> **Task prompt**:
Your answer must hold only the lines below from the line containing "red round brick A9 level" through the line containing "red brick G12 level 3 -> red brick E9 level 3", each reproduced exactly.

> **Data records**:
________________

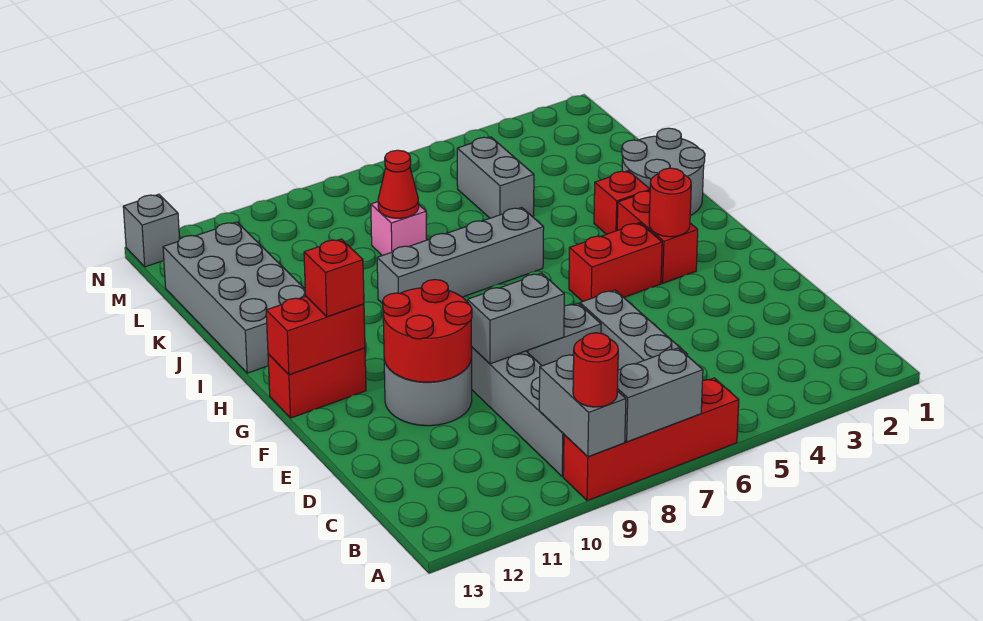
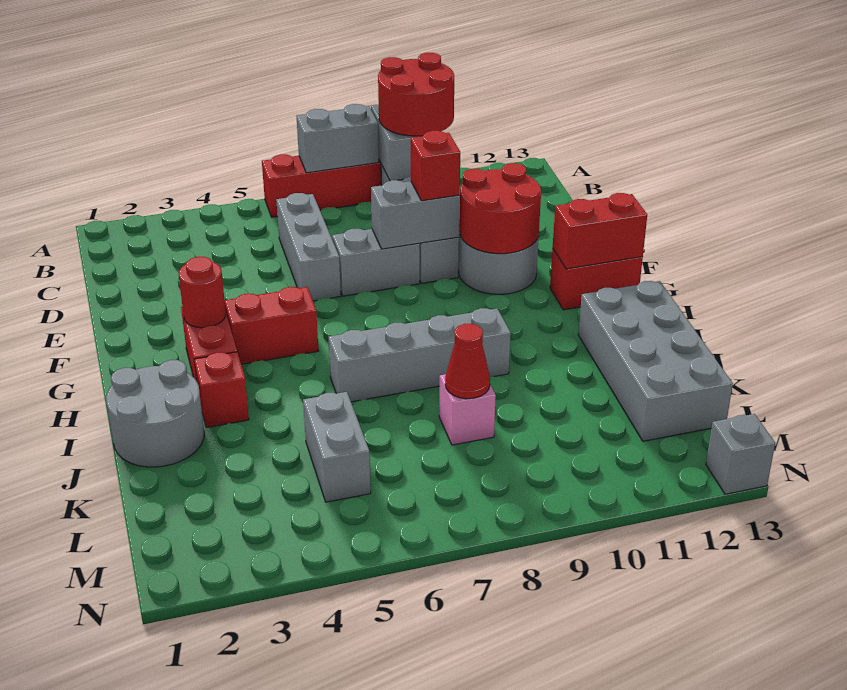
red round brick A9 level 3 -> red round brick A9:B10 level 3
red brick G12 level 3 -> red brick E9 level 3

________________

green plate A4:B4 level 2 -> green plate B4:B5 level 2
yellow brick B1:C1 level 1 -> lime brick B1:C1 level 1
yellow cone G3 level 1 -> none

________________

> **Your solution**:
red round brick A9 level 3 -> red round brick A9:B10 level 3
red brick G12 level 3 -> red brick E9 level 3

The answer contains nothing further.